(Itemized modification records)

--- START ---

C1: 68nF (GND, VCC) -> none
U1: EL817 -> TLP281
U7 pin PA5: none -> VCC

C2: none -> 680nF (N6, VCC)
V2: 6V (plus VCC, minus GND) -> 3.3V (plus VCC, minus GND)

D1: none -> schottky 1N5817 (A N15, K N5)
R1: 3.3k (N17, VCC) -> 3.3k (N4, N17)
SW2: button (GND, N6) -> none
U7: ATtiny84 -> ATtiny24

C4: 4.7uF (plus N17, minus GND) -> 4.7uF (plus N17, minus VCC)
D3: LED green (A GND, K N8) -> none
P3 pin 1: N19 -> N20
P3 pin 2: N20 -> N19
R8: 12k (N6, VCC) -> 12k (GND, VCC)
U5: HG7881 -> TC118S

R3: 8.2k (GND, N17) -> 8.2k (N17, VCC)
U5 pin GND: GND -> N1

--- END ---
--- START ---

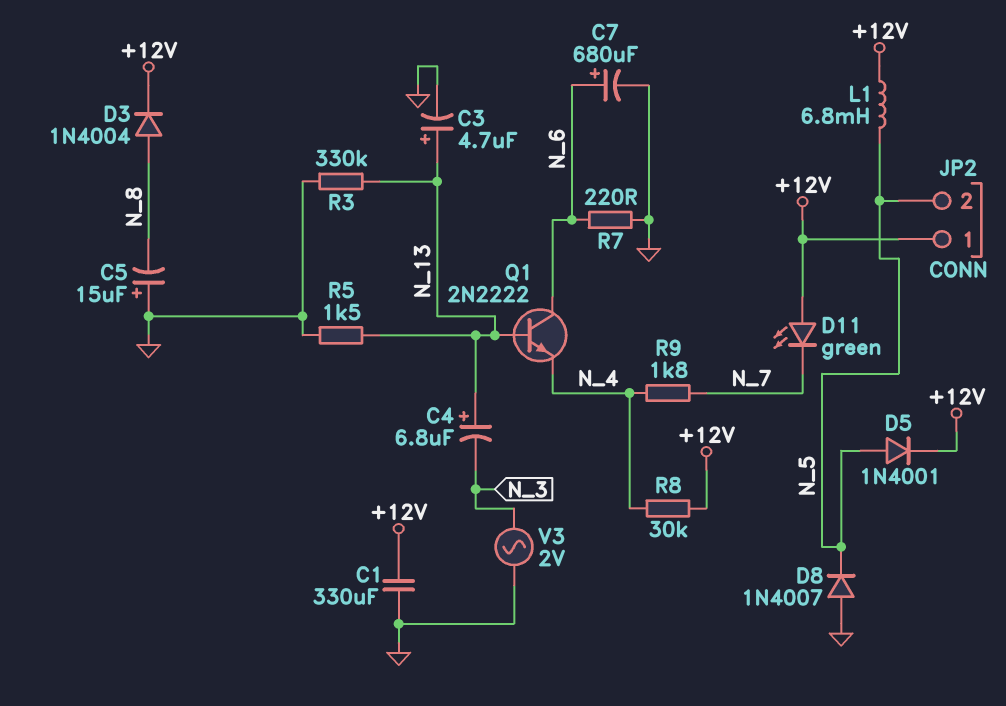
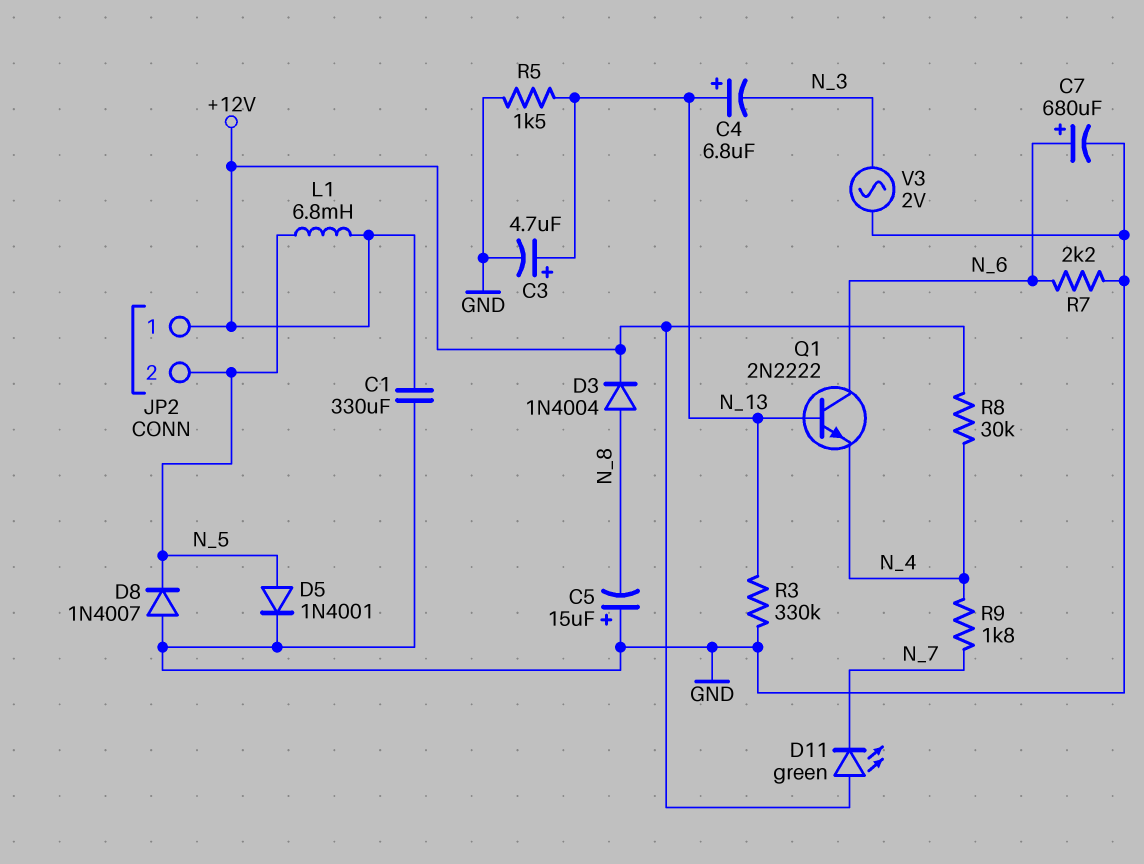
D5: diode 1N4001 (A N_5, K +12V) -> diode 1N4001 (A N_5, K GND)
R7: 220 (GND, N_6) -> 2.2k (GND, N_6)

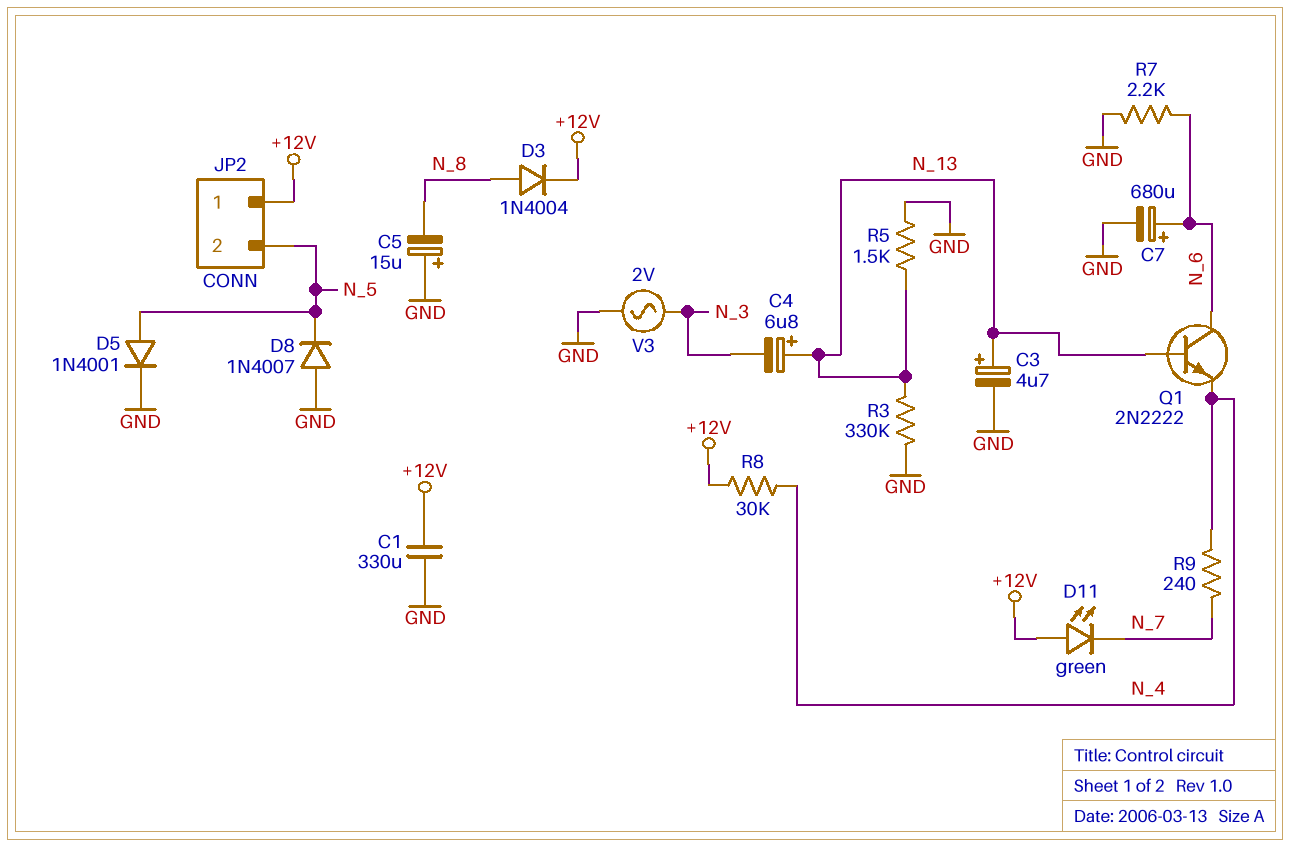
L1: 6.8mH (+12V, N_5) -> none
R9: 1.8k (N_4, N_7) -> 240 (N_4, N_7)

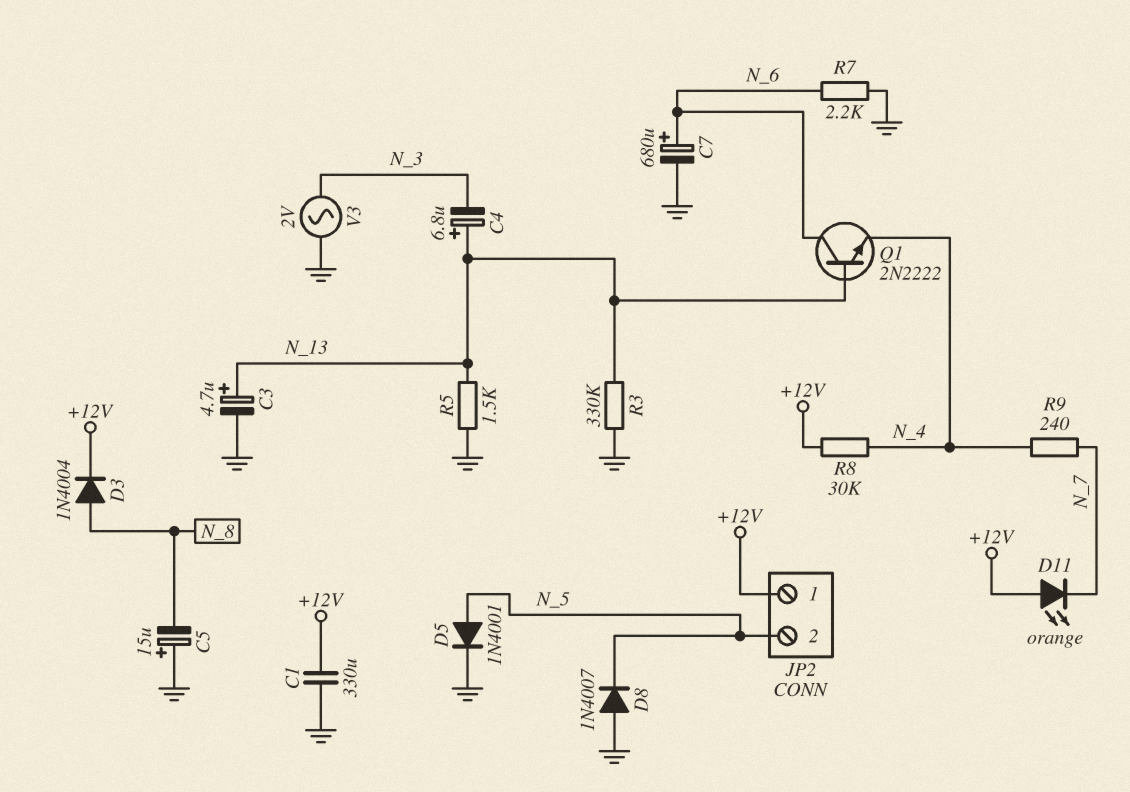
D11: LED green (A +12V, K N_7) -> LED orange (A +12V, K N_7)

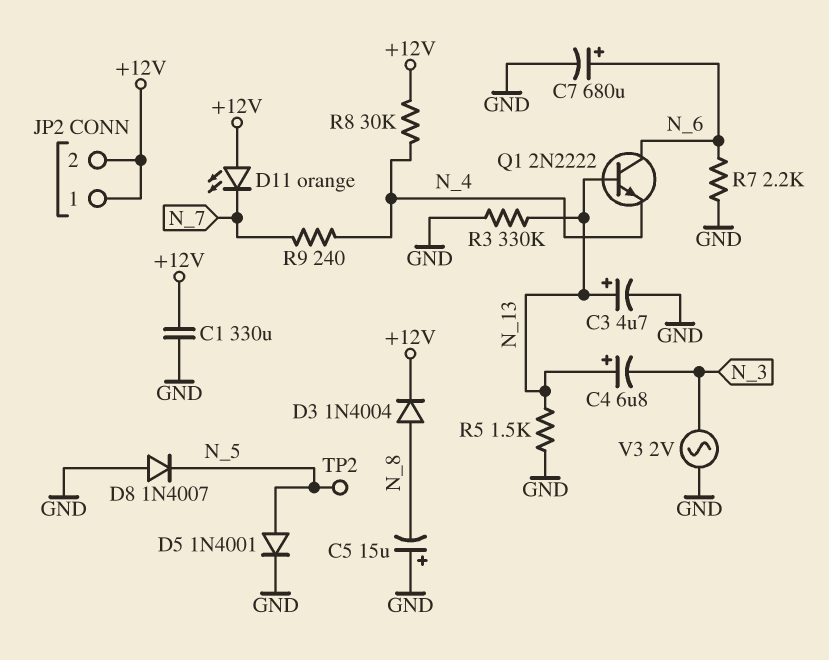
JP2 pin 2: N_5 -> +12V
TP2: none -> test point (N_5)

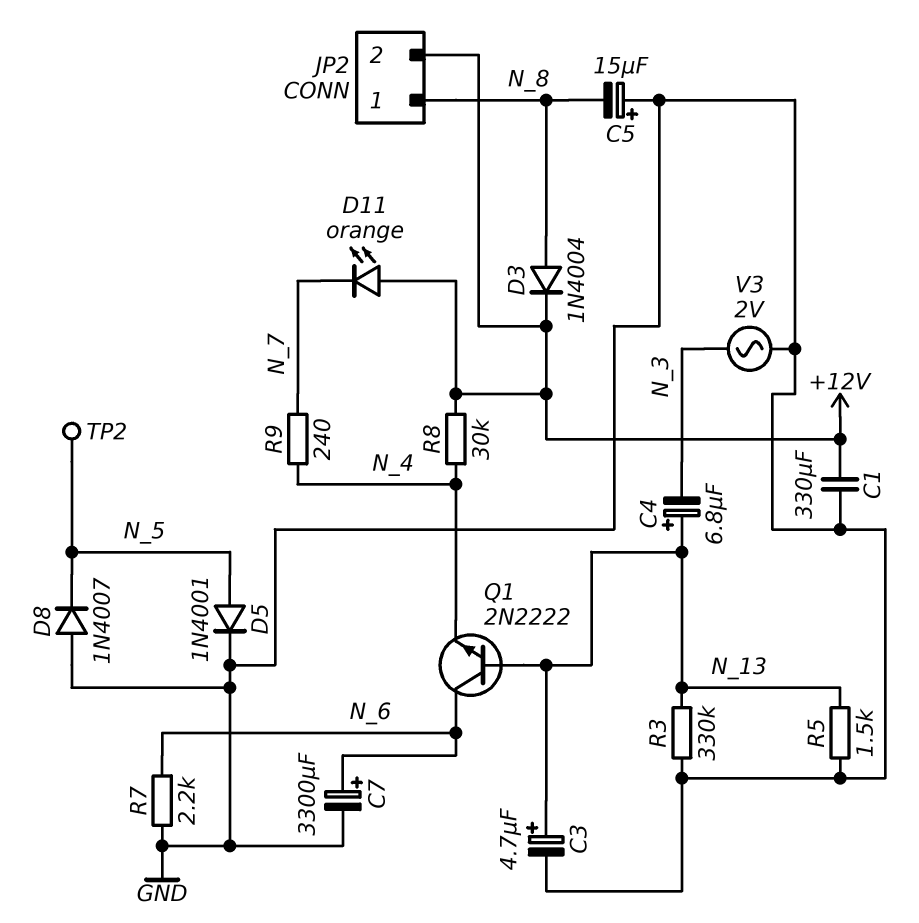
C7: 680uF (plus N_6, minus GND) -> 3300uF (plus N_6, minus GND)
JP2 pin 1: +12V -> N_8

--- END ---
--- START ---

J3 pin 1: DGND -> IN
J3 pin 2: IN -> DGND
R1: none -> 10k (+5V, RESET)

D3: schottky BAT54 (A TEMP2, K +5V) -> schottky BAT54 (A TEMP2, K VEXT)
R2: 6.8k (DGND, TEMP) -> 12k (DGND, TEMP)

--- END ---

* REQUIRED ACTION
As listed above, the lines from the line with "C7: 680uF (plus" to the line with "JP2 pin 1: +12V -> N_8" are to be echoed exactly, with both ends included and nothing added.

* EXERCISE RESULT
C7: 680uF (plus N_6, minus GND) -> 3300uF (plus N_6, minus GND)
JP2 pin 1: +12V -> N_8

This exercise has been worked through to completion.